- _The problem_: Return the entries from the first line through the line containing "purple ellipse: moved 95", both ends included, as a JSON list of strings with one string per line and blank lines omitted.

***** Recorded data

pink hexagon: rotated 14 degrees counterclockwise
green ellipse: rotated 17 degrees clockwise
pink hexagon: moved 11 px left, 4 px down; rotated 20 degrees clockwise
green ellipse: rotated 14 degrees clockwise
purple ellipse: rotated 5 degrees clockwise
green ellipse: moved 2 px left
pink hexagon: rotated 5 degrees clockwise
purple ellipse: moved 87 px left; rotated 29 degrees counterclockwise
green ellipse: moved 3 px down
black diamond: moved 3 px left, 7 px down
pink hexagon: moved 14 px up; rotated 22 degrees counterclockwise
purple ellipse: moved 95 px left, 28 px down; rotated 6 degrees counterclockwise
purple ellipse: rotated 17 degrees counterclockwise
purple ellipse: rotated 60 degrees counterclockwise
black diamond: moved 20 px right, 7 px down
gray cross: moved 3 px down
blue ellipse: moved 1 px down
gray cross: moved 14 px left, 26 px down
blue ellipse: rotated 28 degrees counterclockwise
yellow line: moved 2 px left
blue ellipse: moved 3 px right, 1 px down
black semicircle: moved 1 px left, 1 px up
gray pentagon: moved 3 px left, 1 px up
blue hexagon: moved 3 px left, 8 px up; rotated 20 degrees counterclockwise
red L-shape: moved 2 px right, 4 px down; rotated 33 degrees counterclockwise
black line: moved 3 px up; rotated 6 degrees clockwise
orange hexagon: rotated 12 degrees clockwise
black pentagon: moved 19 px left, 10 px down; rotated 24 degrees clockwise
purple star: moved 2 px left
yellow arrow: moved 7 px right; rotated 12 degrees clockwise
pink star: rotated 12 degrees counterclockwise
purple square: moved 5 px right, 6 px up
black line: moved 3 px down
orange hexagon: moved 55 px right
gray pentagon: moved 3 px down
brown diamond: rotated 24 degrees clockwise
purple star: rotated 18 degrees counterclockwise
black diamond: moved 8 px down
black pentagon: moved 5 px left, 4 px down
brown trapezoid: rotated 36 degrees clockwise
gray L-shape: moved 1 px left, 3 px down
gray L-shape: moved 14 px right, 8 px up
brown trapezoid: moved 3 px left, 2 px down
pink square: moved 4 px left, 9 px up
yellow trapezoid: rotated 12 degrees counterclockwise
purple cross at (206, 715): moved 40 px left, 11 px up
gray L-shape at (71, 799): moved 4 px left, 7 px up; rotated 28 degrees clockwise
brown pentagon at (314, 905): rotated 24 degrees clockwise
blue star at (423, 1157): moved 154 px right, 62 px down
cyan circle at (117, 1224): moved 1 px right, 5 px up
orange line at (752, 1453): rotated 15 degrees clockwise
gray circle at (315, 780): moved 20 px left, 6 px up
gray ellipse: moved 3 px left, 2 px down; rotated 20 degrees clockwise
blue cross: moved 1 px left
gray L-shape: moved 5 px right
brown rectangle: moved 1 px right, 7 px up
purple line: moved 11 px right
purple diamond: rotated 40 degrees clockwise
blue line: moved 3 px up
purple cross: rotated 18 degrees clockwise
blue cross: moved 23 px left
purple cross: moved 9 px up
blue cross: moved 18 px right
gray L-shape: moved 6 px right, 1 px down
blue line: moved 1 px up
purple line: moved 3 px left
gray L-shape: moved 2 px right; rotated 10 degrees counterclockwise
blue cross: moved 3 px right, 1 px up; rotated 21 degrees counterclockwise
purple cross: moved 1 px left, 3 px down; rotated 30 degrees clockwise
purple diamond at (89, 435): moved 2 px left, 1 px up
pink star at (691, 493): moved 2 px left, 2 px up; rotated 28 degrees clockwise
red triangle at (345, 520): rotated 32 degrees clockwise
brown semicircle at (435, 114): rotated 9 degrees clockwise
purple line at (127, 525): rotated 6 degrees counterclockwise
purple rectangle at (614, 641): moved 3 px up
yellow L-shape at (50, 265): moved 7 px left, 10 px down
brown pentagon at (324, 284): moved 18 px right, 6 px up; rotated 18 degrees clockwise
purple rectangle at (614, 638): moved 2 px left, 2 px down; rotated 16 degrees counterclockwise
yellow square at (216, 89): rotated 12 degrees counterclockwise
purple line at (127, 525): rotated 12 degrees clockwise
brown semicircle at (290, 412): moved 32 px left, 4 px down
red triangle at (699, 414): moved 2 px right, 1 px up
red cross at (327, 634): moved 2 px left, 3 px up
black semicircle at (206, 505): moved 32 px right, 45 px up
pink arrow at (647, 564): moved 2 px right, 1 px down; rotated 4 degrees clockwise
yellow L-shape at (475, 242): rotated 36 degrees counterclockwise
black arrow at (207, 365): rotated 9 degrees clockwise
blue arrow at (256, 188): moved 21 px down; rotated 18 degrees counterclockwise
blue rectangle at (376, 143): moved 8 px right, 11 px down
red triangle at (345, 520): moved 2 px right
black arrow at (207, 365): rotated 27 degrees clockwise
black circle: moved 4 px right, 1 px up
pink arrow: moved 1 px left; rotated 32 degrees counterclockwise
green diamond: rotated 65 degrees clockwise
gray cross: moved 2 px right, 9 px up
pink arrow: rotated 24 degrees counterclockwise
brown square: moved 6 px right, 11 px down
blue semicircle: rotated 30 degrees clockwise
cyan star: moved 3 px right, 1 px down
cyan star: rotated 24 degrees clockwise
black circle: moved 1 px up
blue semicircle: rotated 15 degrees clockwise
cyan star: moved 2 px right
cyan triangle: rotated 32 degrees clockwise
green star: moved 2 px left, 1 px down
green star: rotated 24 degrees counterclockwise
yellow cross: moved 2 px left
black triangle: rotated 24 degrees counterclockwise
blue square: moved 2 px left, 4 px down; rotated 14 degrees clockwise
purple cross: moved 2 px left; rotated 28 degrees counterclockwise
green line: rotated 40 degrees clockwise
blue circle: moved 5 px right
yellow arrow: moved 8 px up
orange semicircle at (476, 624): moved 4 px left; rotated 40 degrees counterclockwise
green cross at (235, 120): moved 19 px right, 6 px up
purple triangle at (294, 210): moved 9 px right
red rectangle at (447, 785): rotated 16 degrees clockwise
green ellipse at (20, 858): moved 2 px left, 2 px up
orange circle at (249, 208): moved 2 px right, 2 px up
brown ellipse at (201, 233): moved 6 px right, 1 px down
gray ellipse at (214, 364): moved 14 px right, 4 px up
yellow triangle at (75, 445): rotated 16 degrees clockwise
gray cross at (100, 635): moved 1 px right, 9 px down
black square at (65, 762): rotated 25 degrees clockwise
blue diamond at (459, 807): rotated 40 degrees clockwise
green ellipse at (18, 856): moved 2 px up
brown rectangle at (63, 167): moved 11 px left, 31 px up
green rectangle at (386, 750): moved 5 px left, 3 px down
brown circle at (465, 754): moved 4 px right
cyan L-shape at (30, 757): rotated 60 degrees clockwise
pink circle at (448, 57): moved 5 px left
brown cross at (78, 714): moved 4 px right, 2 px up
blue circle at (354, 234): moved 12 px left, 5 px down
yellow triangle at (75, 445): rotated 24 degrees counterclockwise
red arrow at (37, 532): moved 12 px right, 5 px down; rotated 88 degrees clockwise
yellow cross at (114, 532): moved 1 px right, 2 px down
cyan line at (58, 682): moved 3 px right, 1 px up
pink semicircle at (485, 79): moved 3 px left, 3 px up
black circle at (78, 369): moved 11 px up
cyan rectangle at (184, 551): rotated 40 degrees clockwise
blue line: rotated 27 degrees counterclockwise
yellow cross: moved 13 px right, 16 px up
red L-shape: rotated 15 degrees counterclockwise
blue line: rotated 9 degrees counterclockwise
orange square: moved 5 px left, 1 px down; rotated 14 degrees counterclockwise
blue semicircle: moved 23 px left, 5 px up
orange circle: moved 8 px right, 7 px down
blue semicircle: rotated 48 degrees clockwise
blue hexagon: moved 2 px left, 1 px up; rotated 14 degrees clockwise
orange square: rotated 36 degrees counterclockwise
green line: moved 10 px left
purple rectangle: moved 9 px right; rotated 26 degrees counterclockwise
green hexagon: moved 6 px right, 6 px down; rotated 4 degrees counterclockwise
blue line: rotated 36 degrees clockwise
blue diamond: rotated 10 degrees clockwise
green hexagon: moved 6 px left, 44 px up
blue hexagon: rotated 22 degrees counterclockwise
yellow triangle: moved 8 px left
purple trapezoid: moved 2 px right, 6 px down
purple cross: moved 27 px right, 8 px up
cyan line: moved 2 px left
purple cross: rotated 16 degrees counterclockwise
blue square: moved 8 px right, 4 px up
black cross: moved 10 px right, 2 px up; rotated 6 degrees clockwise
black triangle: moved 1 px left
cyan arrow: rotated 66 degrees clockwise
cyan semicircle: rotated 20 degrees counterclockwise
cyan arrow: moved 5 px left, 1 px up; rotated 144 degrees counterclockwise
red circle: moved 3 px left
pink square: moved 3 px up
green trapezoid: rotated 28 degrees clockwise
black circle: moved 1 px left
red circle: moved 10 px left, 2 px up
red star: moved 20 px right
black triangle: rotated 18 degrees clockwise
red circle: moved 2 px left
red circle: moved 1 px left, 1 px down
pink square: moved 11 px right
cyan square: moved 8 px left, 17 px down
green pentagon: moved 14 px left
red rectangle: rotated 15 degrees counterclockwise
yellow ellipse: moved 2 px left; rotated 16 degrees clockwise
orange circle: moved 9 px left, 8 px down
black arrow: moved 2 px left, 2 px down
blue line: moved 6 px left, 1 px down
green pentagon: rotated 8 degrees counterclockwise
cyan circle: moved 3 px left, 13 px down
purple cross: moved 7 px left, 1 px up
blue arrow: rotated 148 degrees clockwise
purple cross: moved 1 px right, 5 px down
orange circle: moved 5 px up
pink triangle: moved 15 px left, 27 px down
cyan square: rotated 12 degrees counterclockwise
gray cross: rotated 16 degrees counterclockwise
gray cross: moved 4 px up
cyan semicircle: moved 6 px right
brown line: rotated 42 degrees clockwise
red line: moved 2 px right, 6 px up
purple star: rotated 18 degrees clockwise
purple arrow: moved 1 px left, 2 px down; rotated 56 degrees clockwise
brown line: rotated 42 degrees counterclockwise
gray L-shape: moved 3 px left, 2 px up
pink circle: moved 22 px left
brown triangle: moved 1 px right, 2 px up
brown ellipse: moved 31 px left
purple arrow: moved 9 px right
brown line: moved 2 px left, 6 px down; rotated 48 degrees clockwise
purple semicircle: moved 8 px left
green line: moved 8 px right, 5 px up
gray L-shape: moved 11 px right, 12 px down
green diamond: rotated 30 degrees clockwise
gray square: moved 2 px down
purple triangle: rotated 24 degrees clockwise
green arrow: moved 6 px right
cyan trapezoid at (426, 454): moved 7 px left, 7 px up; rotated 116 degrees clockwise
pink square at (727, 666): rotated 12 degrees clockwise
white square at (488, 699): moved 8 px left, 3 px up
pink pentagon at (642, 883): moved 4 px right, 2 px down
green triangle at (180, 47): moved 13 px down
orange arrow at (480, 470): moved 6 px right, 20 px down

**********

- _The solution_:
[
  "pink hexagon: rotated 14 degrees counterclockwise",
  "green ellipse: rotated 17 degrees clockwise",
  "pink hexagon: moved 11 px left, 4 px down; rotated 20 degrees clockwise",
  "green ellipse: rotated 14 degrees clockwise",
  "purple ellipse: rotated 5 degrees clockwise",
  "green ellipse: moved 2 px left",
  "pink hexagon: rotated 5 degrees clockwise",
  "purple ellipse: moved 87 px left; rotated 29 degrees counterclockwise",
  "green ellipse: moved 3 px down",
  "black diamond: moved 3 px left, 7 px down",
  "pink hexagon: moved 14 px up; rotated 22 degrees counterclockwise",
  "purple ellipse: moved 95 px left, 28 px down; rotated 6 degrees counterclockwise"
]